# WHAT TO WORK ON
What lines below include the word "lime"? Copy each one.

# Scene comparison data
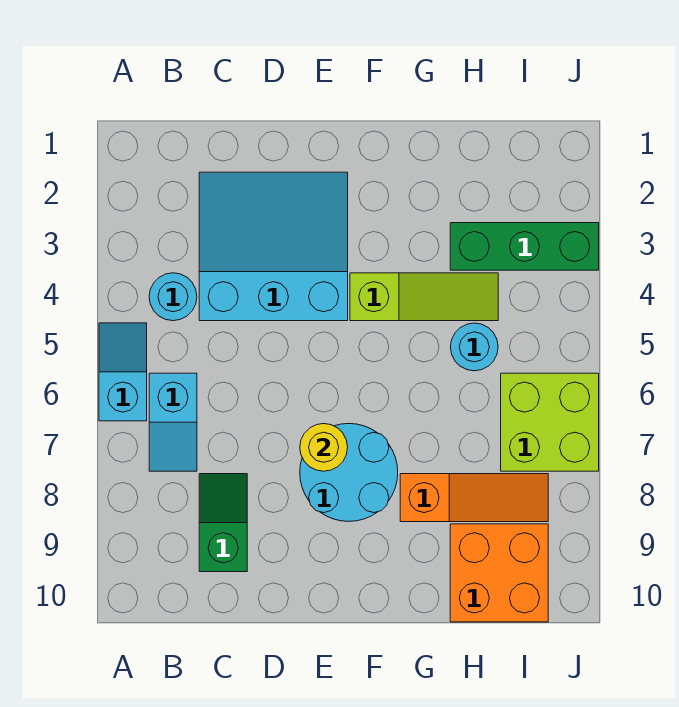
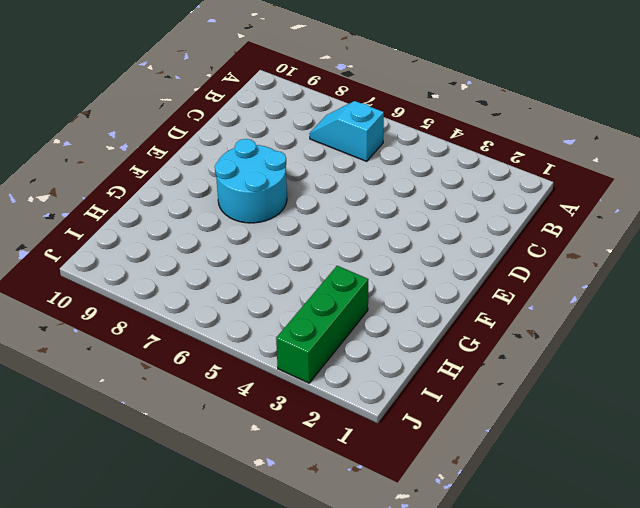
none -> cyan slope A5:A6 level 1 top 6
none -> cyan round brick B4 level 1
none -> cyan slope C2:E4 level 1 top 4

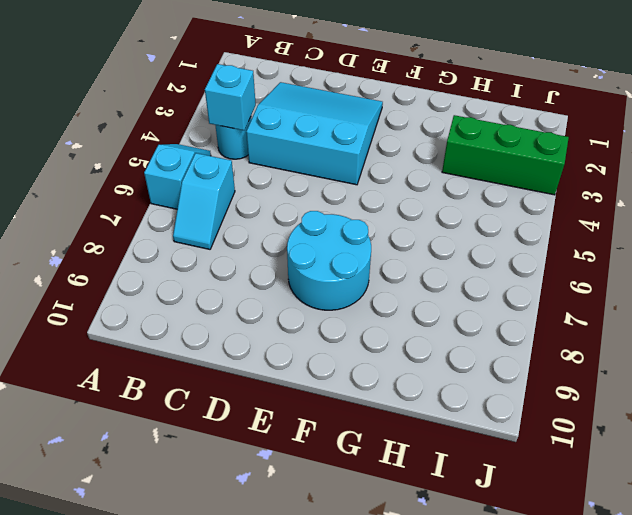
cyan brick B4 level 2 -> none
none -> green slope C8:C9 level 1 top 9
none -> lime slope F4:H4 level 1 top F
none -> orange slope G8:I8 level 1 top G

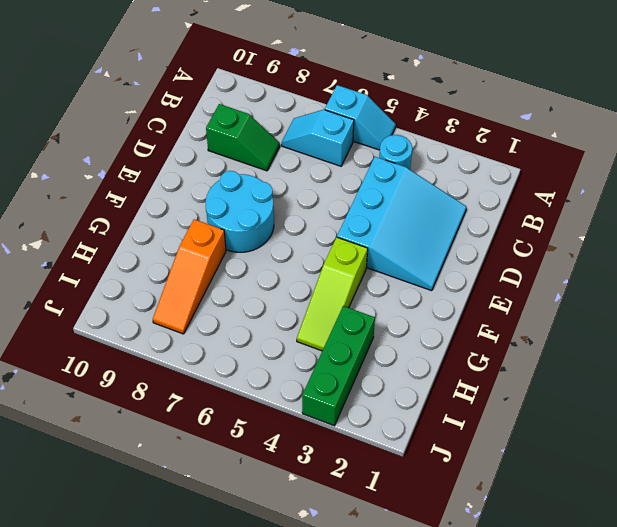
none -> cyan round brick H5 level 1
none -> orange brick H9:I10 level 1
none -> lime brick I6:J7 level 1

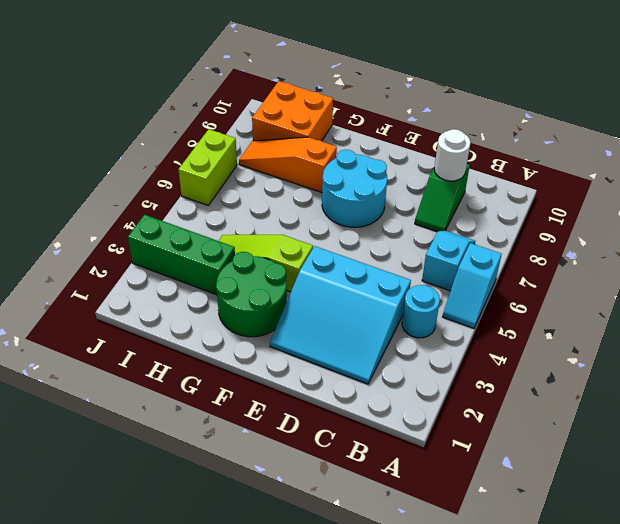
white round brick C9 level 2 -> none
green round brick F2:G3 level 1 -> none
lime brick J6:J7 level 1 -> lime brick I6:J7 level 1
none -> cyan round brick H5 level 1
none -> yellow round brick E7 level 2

# ANSWER
none -> lime slope F4:H4 level 1 top F
none -> lime brick I6:J7 level 1
lime brick J6:J7 level 1 -> lime brick I6:J7 level 1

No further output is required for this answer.